Stored entries:
──────────

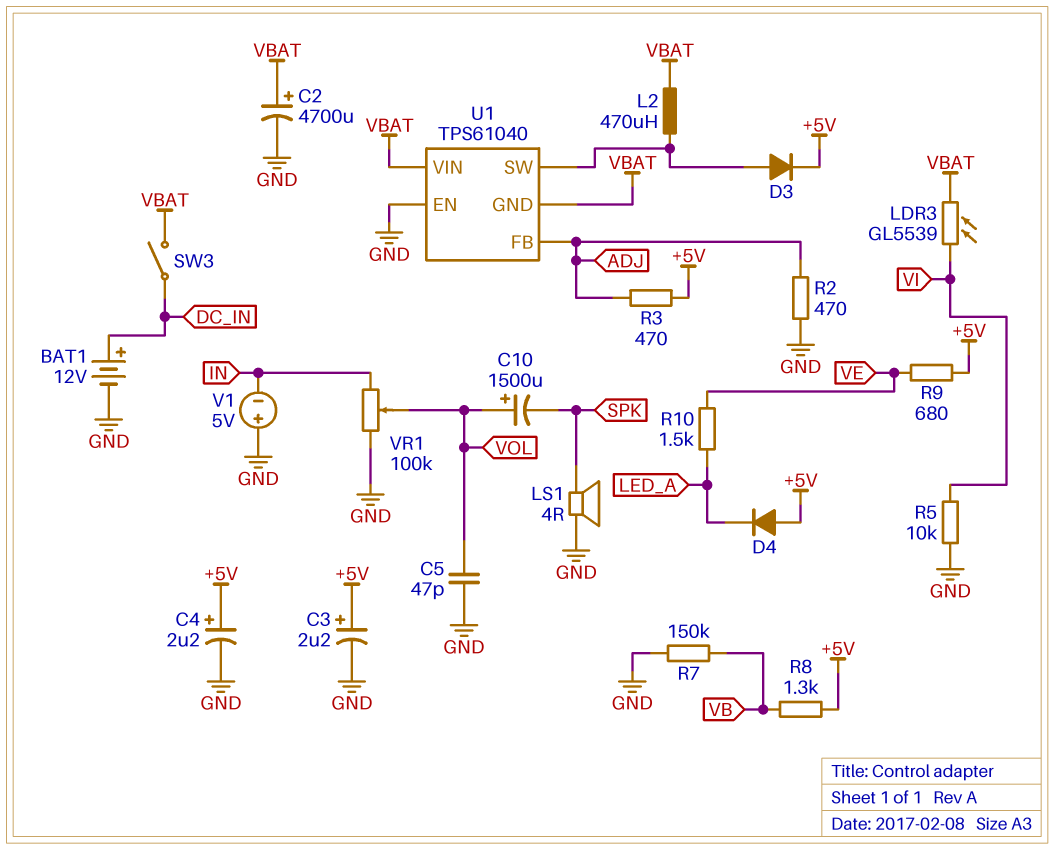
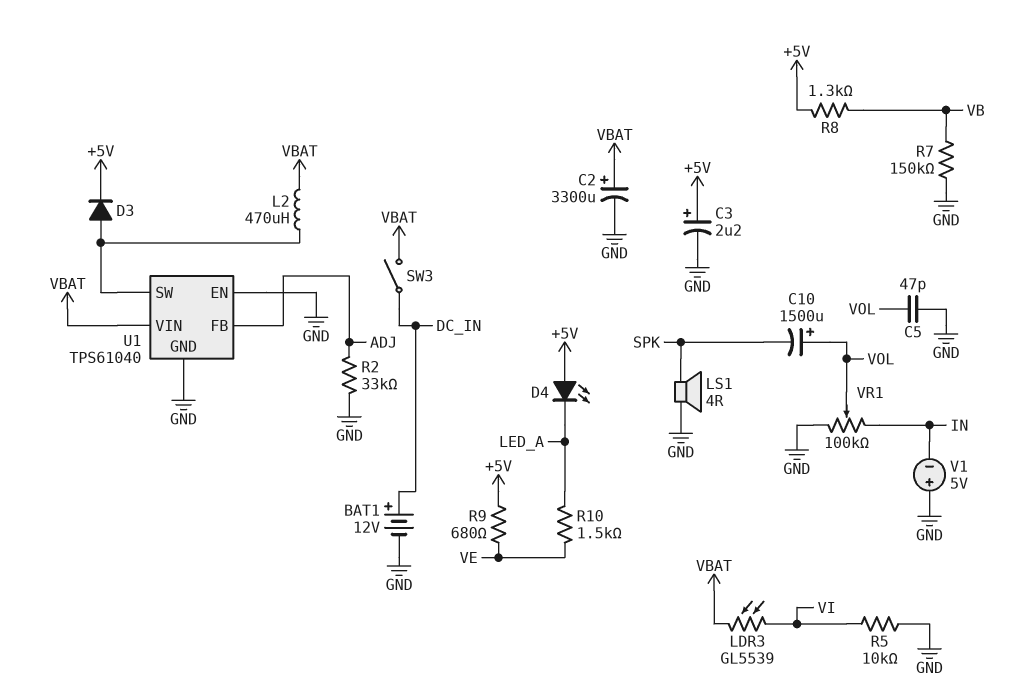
C2: 4700uF (plus VBAT, minus GND) -> 3300uF (plus VBAT, minus GND)
C4: 2.2uF (plus +5V, minus GND) -> none
D4: diode (A +5V, K LED_A) -> LED (A +5V, K LED_A)
R2: 470 (ADJ, GND) -> 33k (ADJ, GND)
R3: 470 (+5V, ADJ) -> none
U1 pin GND: VBAT -> GND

──────────

- [EXERCISE INSTRUCTIONS]: What you output should match the records line for line, minus the pictures.

- [YOUR SOLUTION]:
C2: 4700uF (plus VBAT, minus GND) -> 3300uF (plus VBAT, minus GND)
C4: 2.2uF (plus +5V, minus GND) -> none
D4: diode (A +5V, K LED_A) -> LED (A +5V, K LED_A)
R2: 470 (ADJ, GND) -> 33k (ADJ, GND)
R3: 470 (+5V, ADJ) -> none
U1 pin GND: VBAT -> GND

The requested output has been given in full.